===== Source material
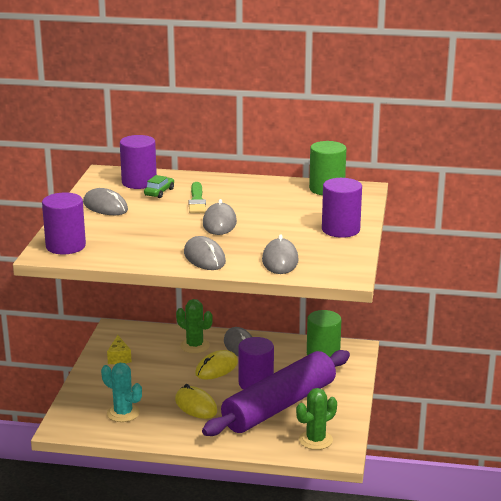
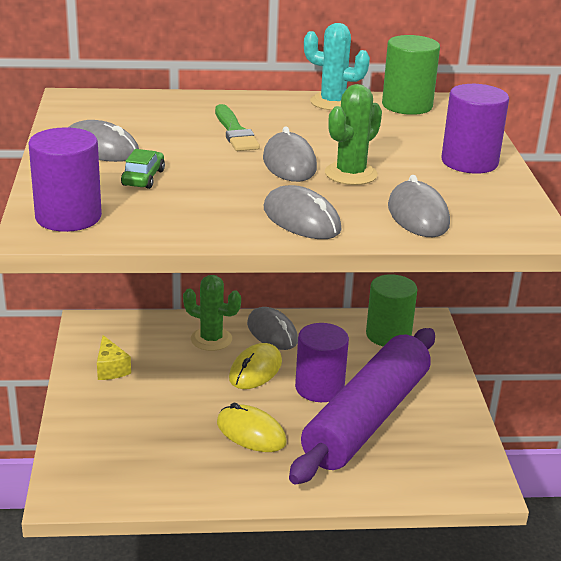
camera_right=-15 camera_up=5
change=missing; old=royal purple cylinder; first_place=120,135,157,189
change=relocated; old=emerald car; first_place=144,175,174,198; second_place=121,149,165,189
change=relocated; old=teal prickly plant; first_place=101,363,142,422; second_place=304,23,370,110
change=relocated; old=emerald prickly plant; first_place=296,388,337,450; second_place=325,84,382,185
==========
### Work item
Leave every image out and retype the entries above word for word.

### Response area
camera_right=-15 camera_up=5
change=missing; old=royal purple cylinder; first_place=120,135,157,189
change=relocated; old=emerald car; first_place=144,175,174,198; second_place=121,149,165,189
change=relocated; old=teal prickly plant; first_place=101,363,142,422; second_place=304,23,370,110
change=relocated; old=emerald prickly plant; first_place=296,388,337,450; second_place=325,84,382,185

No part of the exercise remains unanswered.